WORK ORDER – All lines in the data that hold the word "black" need copying.

[Image change detection data]
--
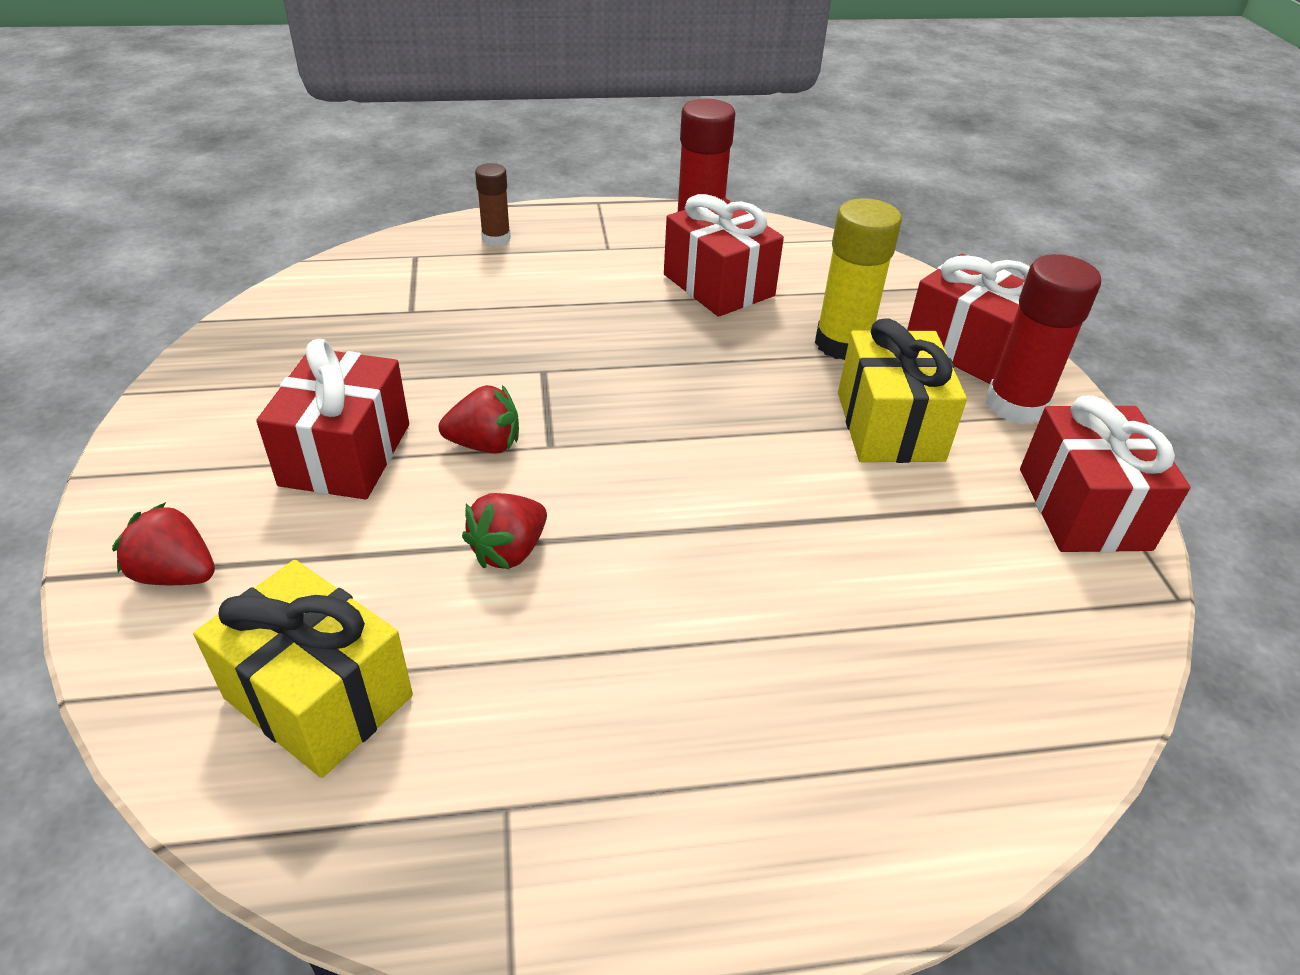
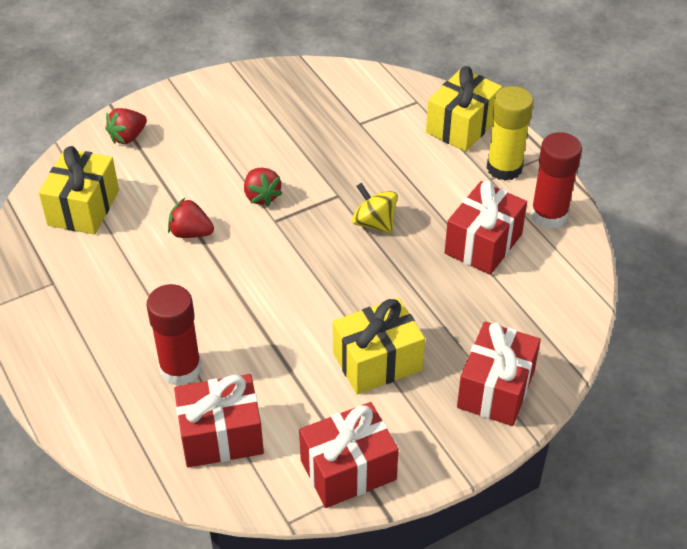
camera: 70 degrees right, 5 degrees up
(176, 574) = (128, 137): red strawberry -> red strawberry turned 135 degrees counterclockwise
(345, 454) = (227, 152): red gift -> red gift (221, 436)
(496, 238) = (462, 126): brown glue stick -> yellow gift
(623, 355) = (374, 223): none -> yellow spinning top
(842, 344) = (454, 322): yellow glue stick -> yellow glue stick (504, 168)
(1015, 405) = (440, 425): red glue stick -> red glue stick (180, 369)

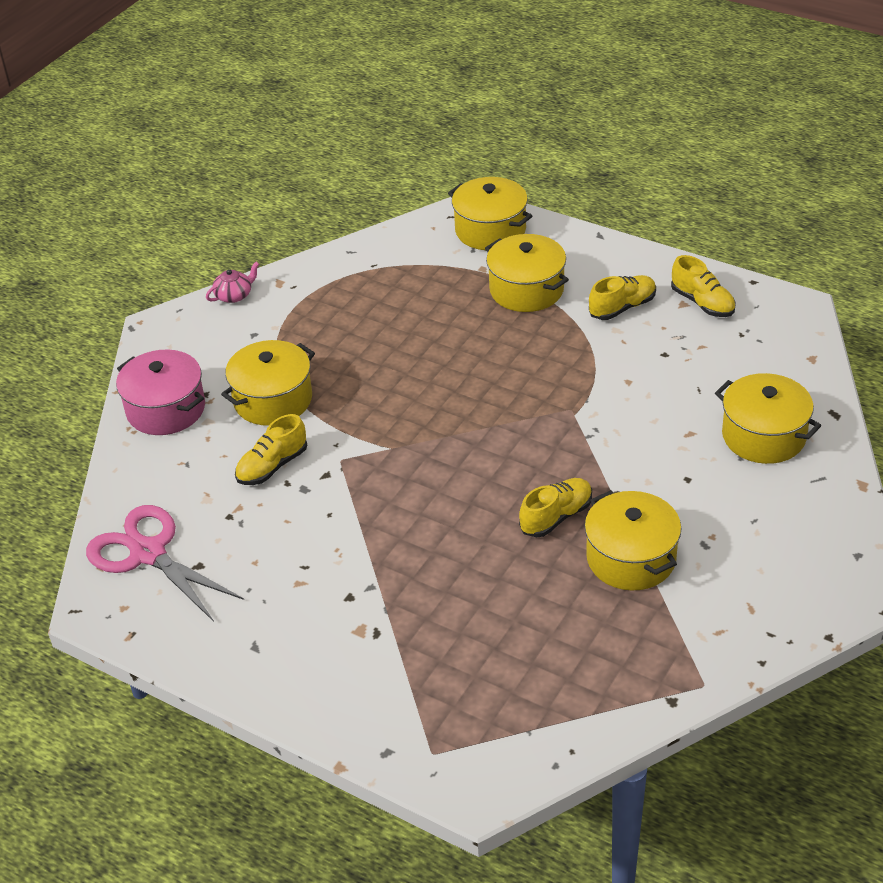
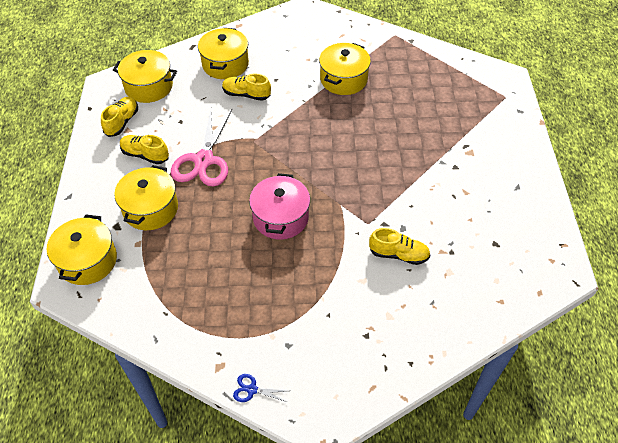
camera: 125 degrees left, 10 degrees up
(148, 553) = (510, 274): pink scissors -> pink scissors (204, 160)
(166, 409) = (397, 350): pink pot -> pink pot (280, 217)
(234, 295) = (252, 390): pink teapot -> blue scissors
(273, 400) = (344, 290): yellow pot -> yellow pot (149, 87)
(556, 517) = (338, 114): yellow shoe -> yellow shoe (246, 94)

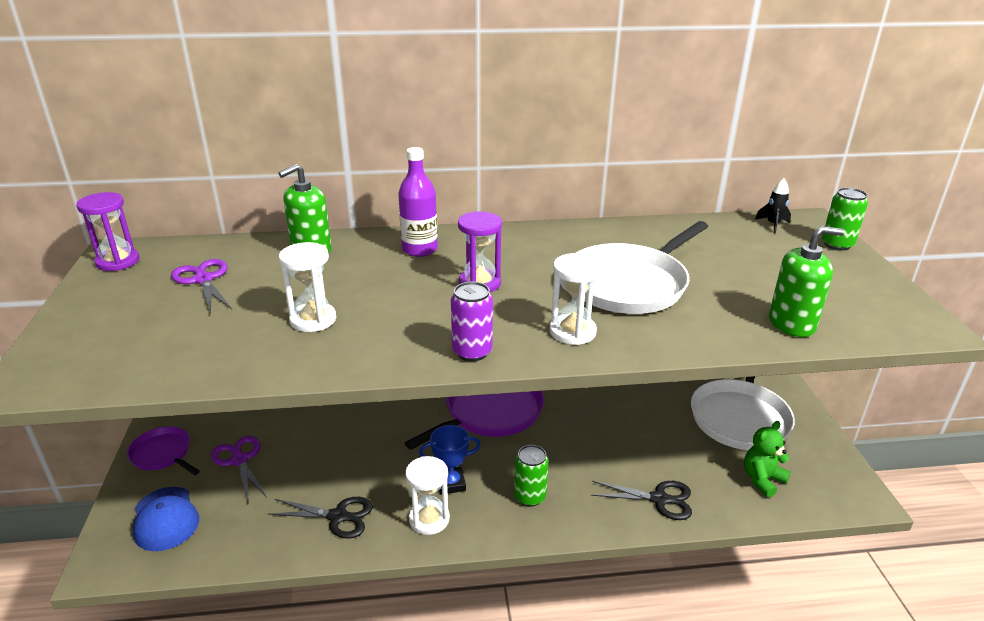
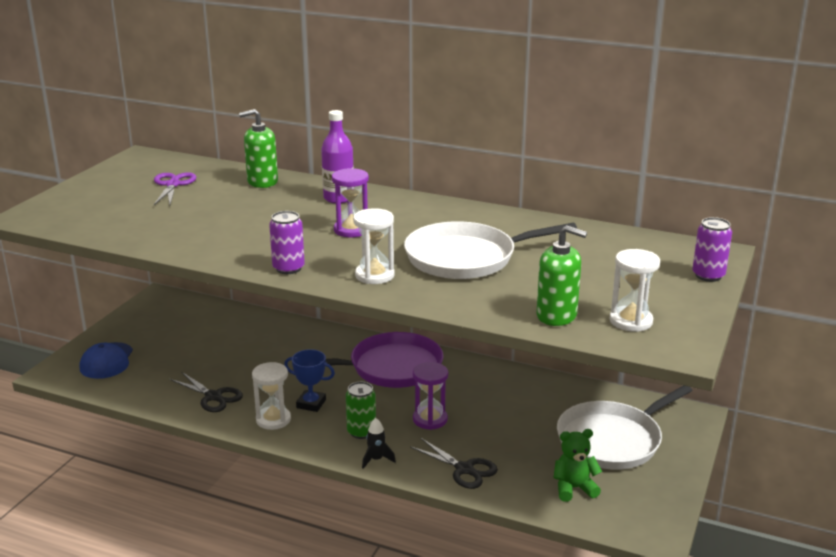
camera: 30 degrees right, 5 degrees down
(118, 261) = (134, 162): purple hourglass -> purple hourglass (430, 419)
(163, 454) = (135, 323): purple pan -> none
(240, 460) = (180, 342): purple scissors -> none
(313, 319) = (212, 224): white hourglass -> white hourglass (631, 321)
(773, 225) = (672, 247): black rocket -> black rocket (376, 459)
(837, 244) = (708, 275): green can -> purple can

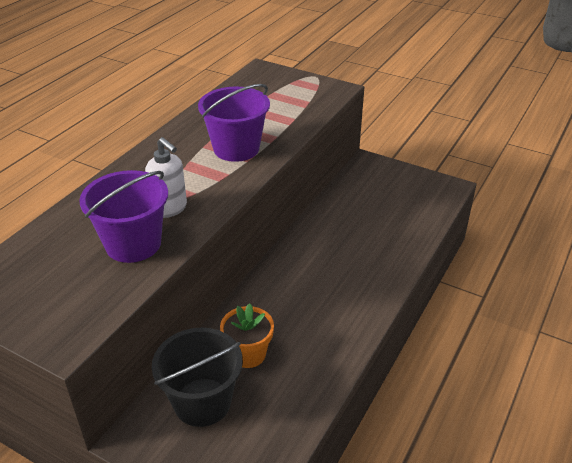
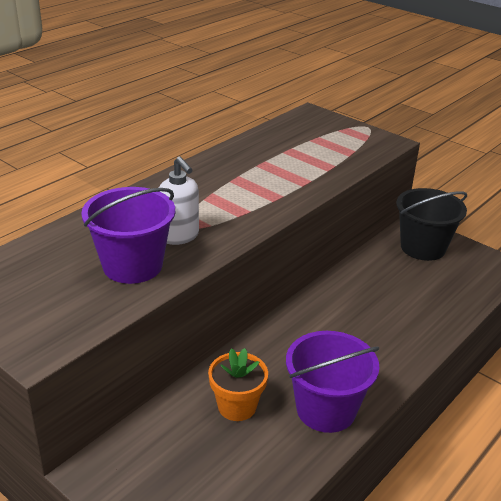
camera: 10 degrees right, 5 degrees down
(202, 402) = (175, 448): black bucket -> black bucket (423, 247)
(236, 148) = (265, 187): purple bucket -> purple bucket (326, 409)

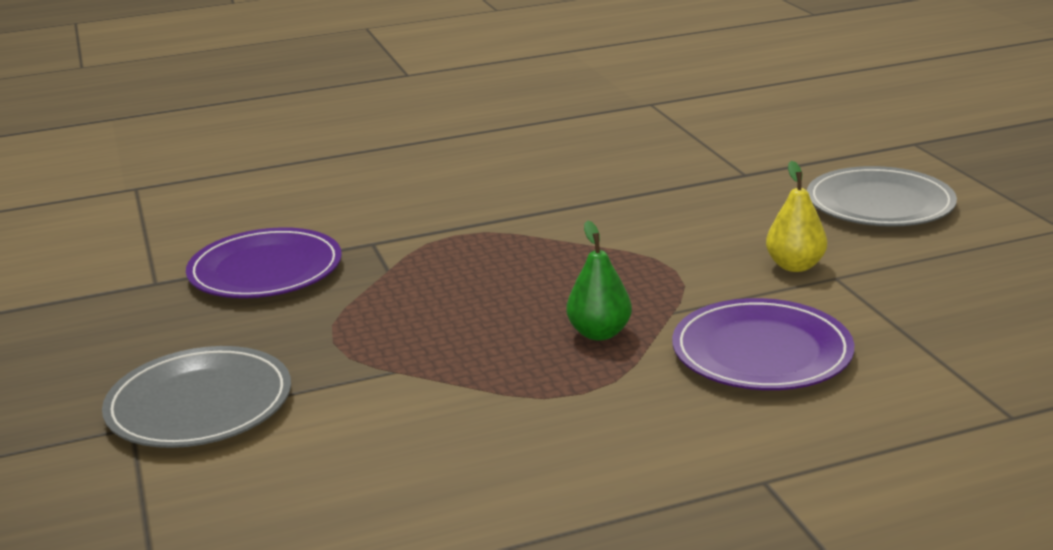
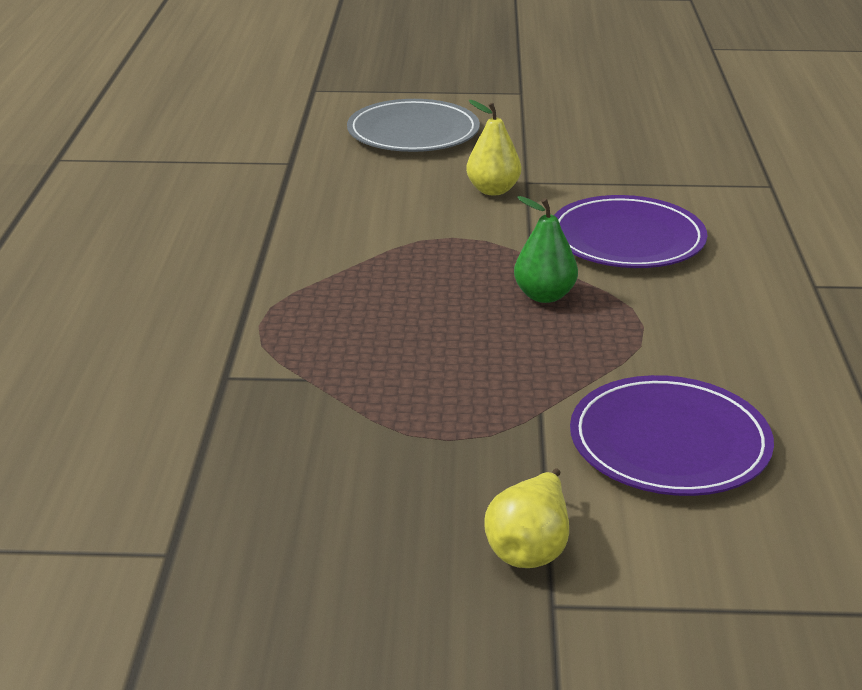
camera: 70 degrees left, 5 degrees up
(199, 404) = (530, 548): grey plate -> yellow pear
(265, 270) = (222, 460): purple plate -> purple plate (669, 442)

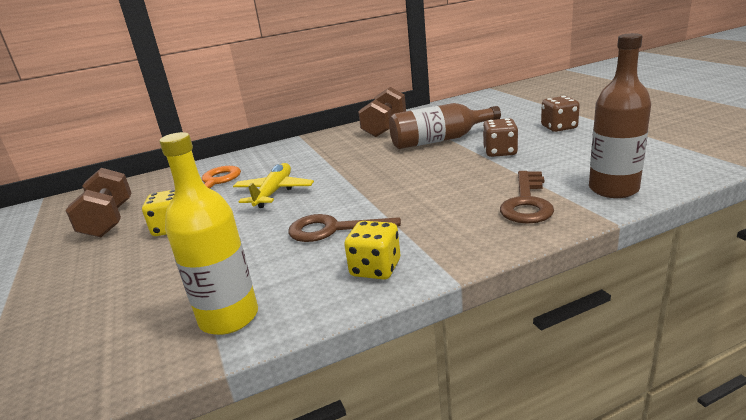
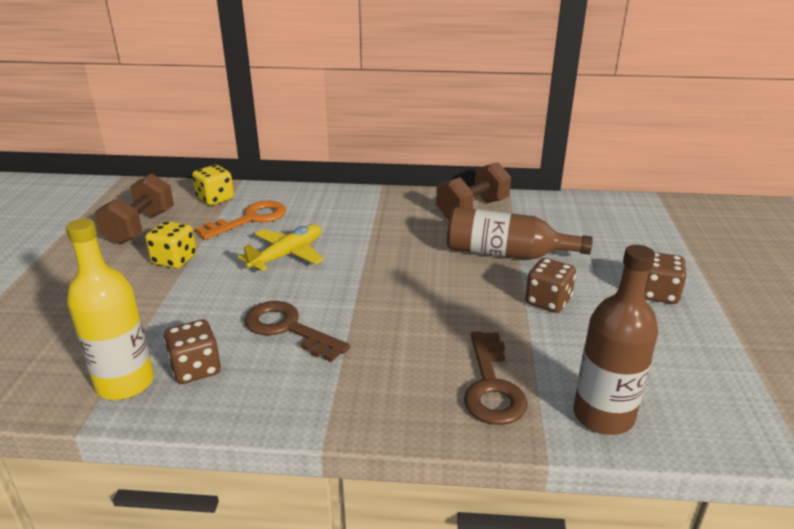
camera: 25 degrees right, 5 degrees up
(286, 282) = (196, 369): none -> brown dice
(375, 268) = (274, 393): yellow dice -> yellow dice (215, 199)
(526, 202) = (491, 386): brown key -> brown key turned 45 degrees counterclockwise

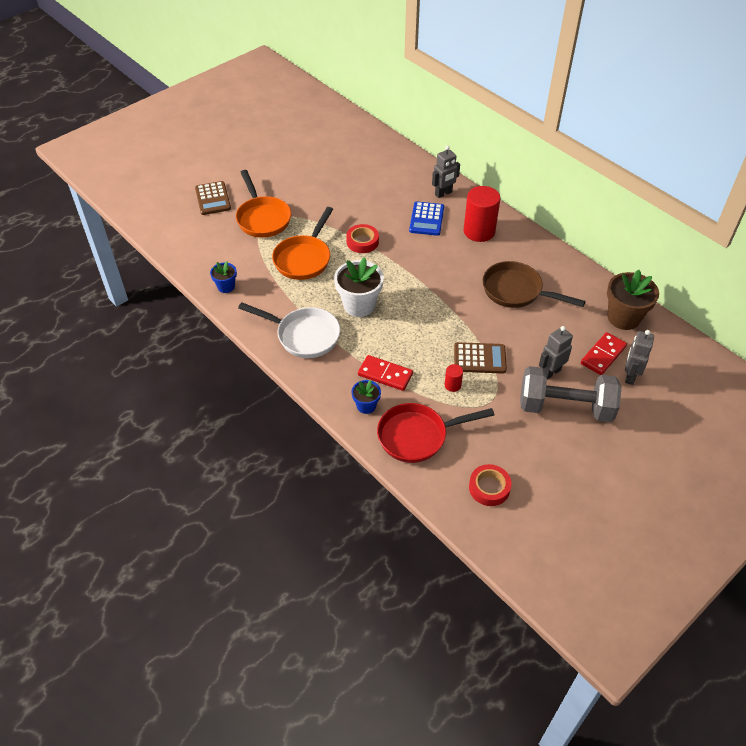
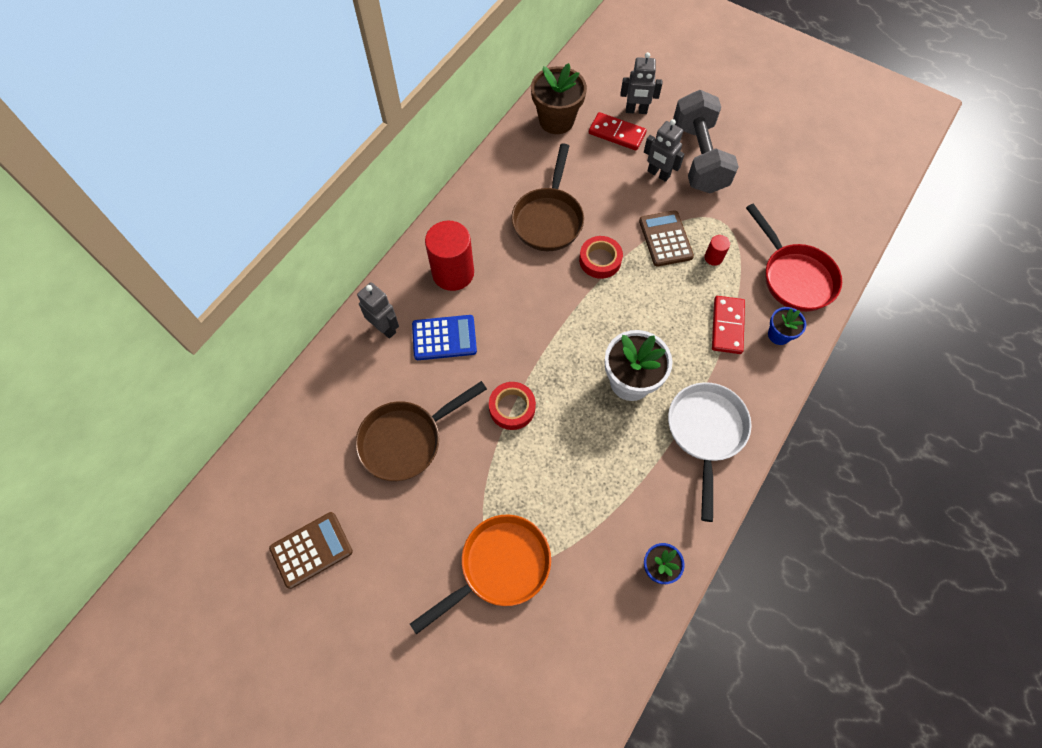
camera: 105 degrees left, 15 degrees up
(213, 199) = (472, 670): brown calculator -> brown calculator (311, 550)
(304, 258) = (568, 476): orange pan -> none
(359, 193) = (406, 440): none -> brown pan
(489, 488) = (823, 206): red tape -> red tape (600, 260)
--
SOLUTION TO THIS TASK –
(773, 225) = (672, 247): black rocket -> black rocket (376, 459)
(202, 402) = (175, 448): black bucket -> black bucket (423, 247)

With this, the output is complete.